■ **Problem details**
Reproduce exactly the line containing "black brick A1" and each line after it until the listing ends, leaving pictures out.

━━━━━ Source data

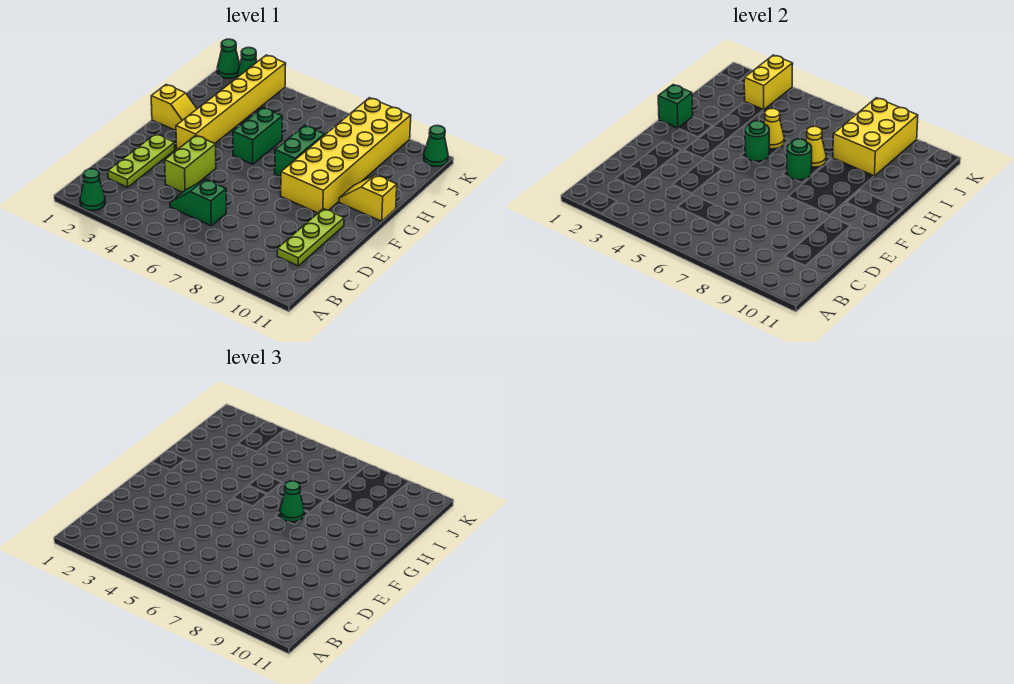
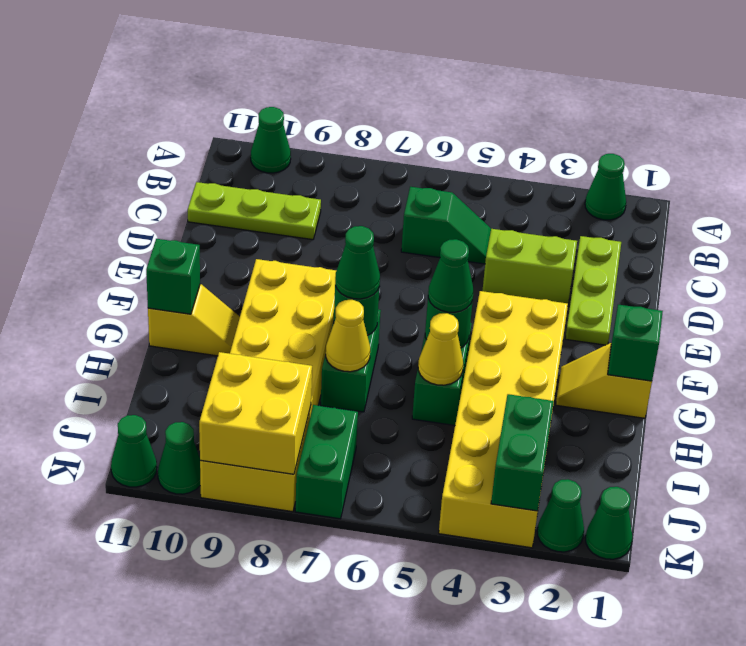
none -> green cone A10 level 1
lime plate C10:E10 level 1 -> lime plate C9:C11 level 1
lime brick D4:E4 level 1 -> lime brick D3:D4 level 1
yellow brick F3:K3 level 1 -> yellow brick F3:K4 level 1
none -> green cone G5 level 3
none -> green brick G11 level 2
yellow brick I8:K9 level 2 -> yellow brick J8:K9 level 2
yellow brick J3:K3 level 2 -> green brick J3:K3 level 2
none -> green brick J7:K7 level 1
none -> green cone K10 level 1

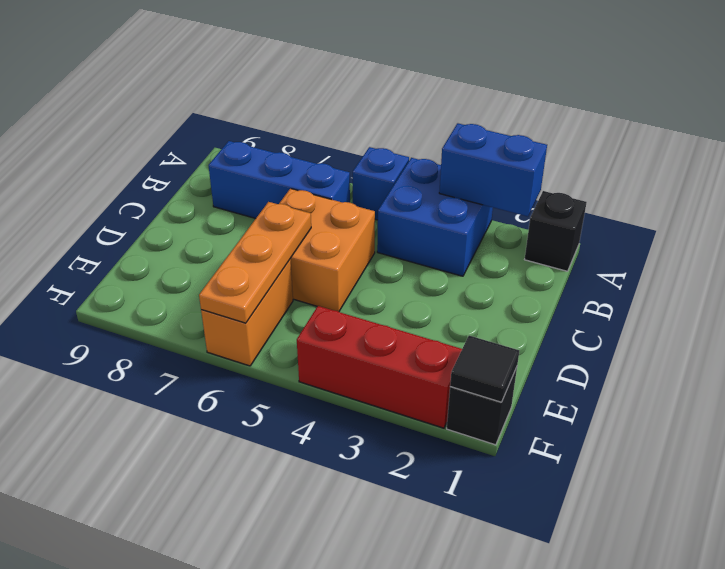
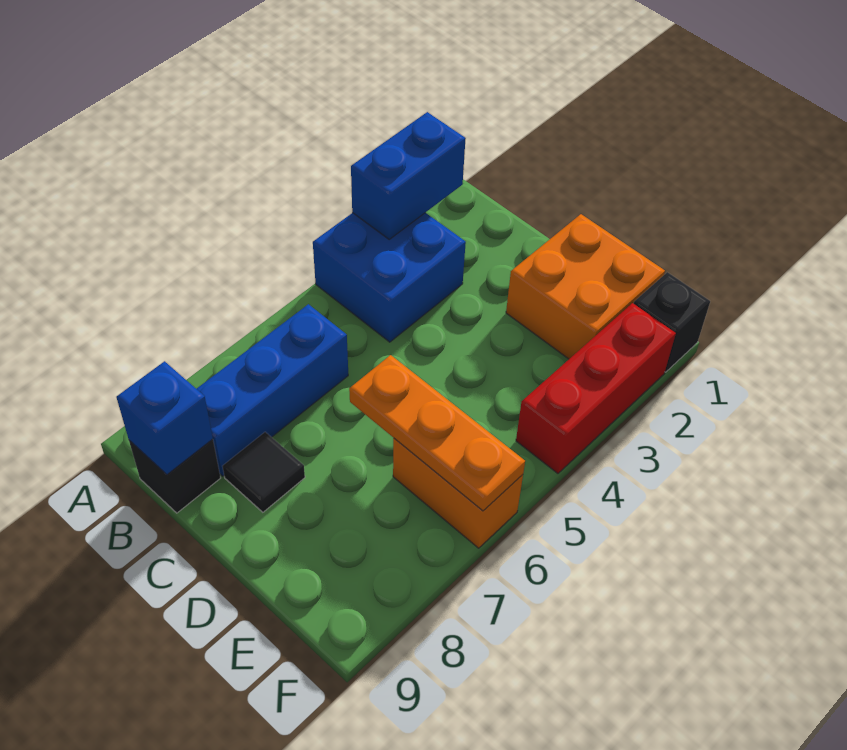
black brick A1 level 1 -> black brick B9 level 1
blue brick A5 level 1 -> blue brick B9 level 2
orange brick C5:D6 level 1 -> orange brick D1:E2 level 1
black tile F1 level 2 -> black tile C8 level 1

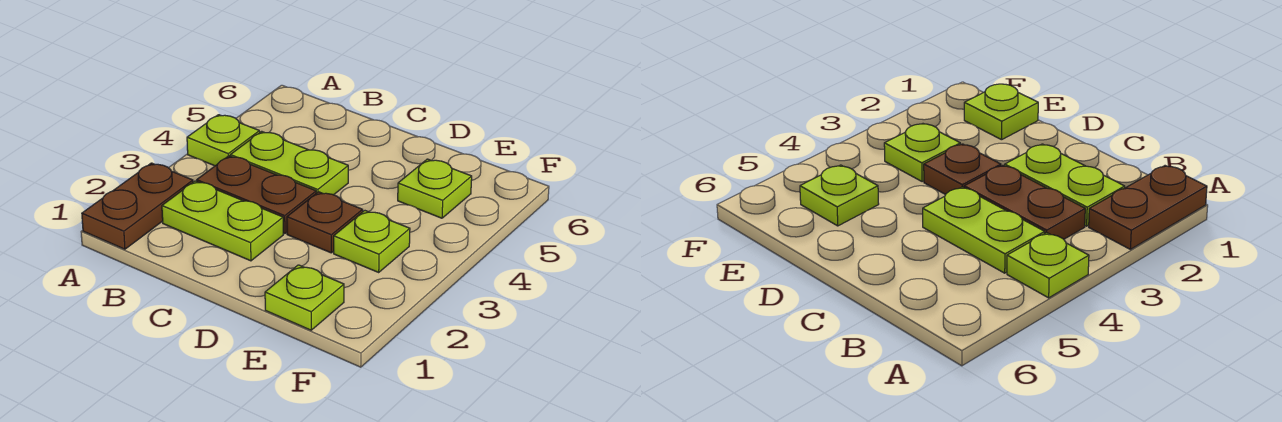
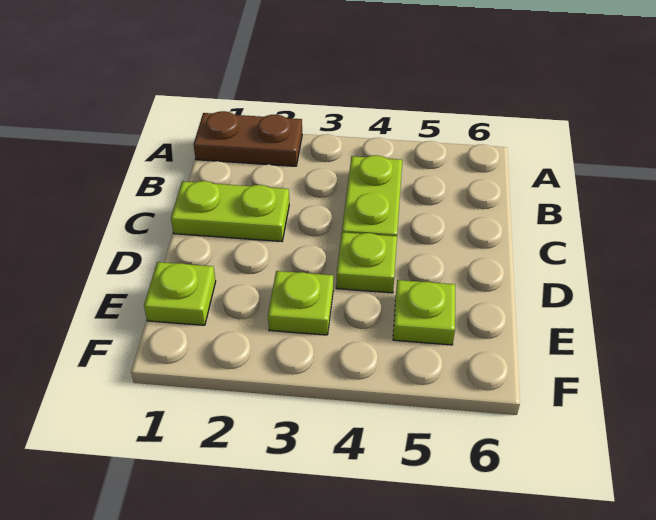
lime plate A4 level 1 -> lime plate D4 level 1
lime plate B2:C2 level 1 -> lime plate C1:C2 level 1
brown plate B3:C3 level 1 -> none
brown plate D3 level 1 -> none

━━━━━━━━━━

■ **Response box**
black brick A1 level 1 -> black brick B9 level 1
blue brick A5 level 1 -> blue brick B9 level 2
orange brick C5:D6 level 1 -> orange brick D1:E2 level 1
black tile F1 level 2 -> black tile C8 level 1

lime plate A4 level 1 -> lime plate D4 level 1
lime plate B2:C2 level 1 -> lime plate C1:C2 level 1
brown plate B3:C3 level 1 -> none
brown plate D3 level 1 -> none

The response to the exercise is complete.